● Data provided
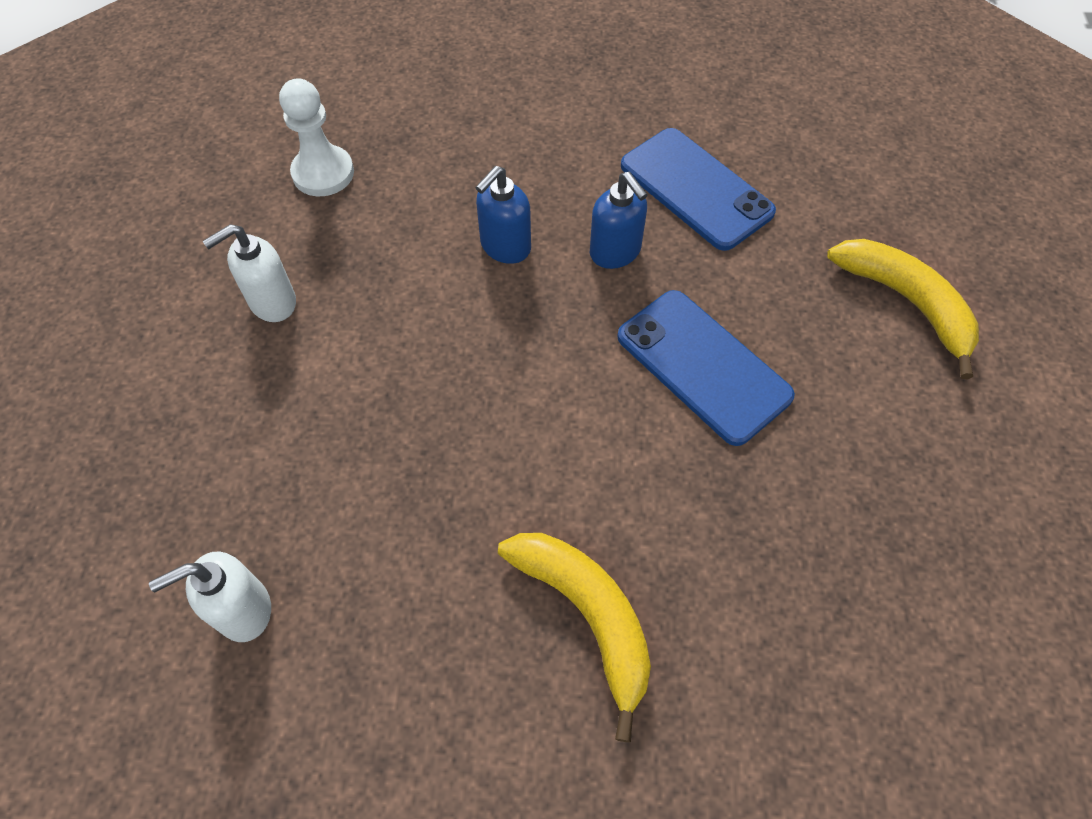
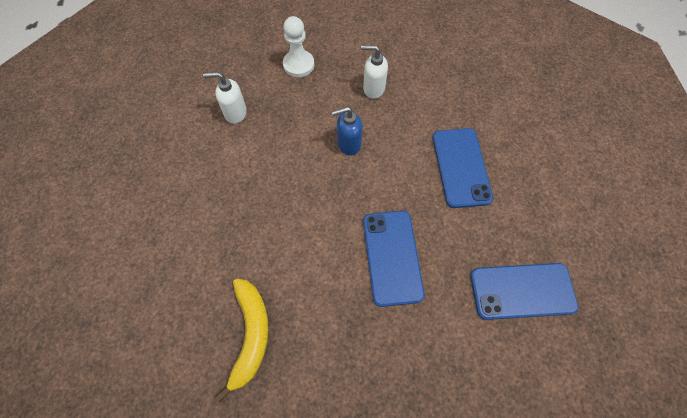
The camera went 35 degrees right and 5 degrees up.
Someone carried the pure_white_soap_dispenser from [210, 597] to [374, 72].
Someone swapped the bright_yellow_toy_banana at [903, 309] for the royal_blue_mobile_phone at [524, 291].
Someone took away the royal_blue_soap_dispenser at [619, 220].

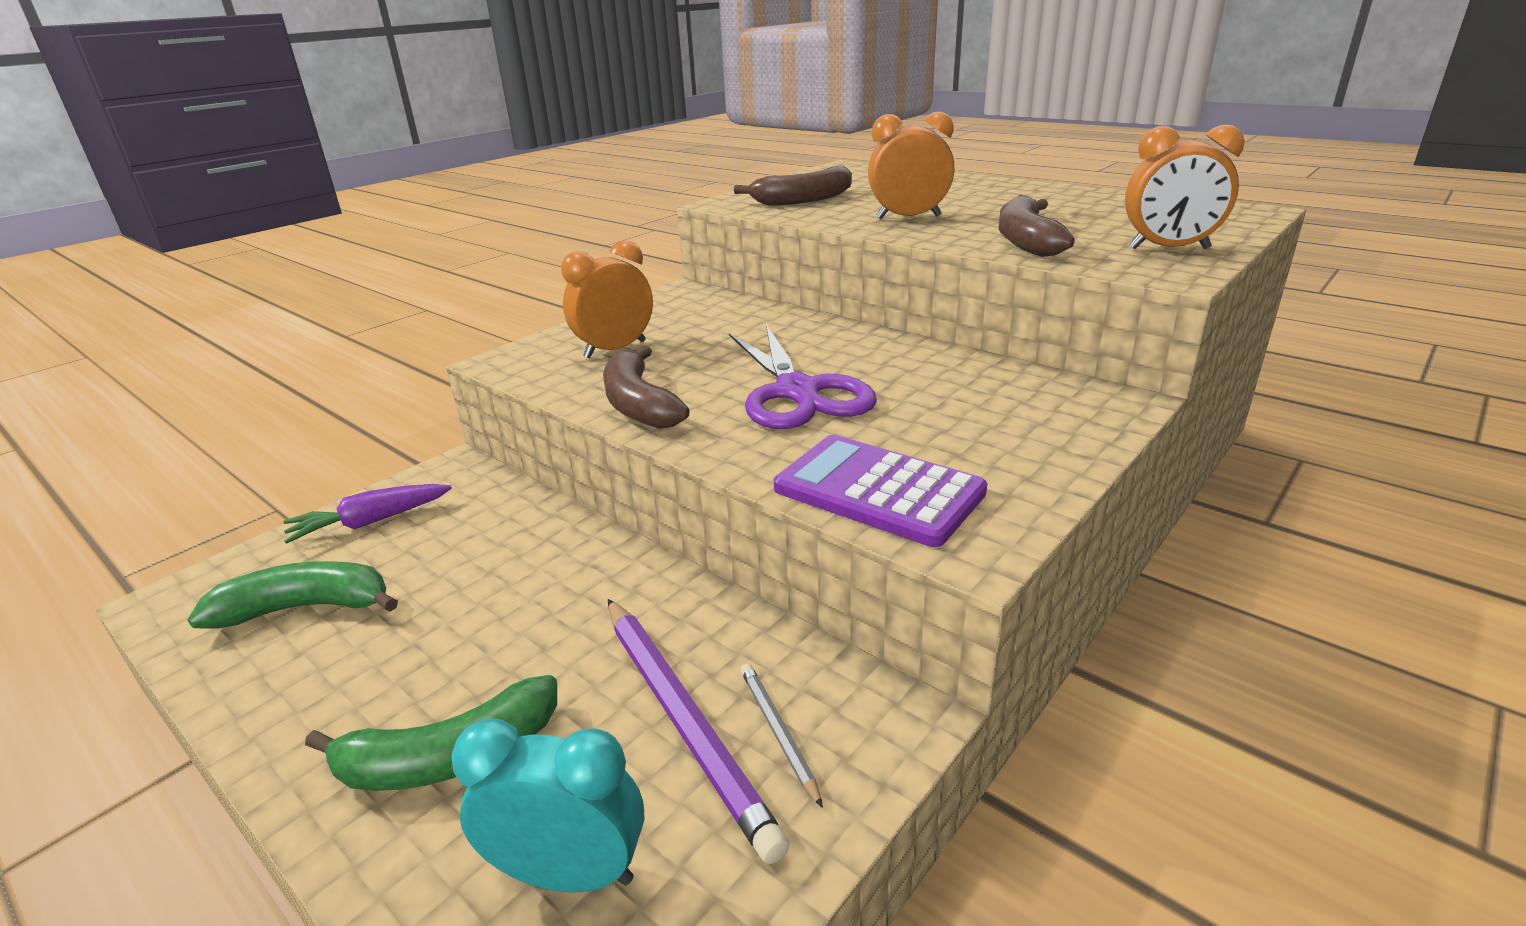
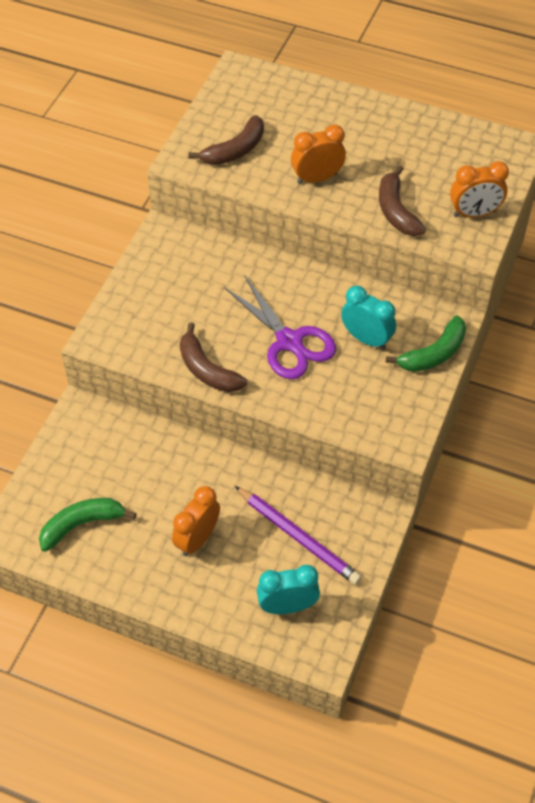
The camera went 20 degrees left and 25 degrees up.
Someone carried the orange-coloured_alarm_clock from [607, 299] to [196, 521].
Someone put down the teal_alarm_clock at [368, 317].
Someone carried the green_toy_banana from [431, 733] to [426, 344].
Someone took away the royal_purple_carrot at [367, 514].
Someone took away the grey_lead_pencil at [782, 736].
Someone took away the royal_purple_calculator at [880, 491].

● What the task asks
Go through the listing above and retype it exactly, skipping every picture.

● Solution to this task
The camera went 35 degrees right and 5 degrees up.
Someone carried the pure_white_soap_dispenser from [210, 597] to [374, 72].
Someone swapped the bright_yellow_toy_banana at [903, 309] for the royal_blue_mobile_phone at [524, 291].
Someone took away the royal_blue_soap_dispenser at [619, 220].

The camera went 20 degrees left and 25 degrees up.
Someone carried the orange-coloured_alarm_clock from [607, 299] to [196, 521].
Someone put down the teal_alarm_clock at [368, 317].
Someone carried the green_toy_banana from [431, 733] to [426, 344].
Someone took away the royal_purple_carrot at [367, 514].
Someone took away the grey_lead_pencil at [782, 736].
Someone took away the royal_purple_calculator at [880, 491].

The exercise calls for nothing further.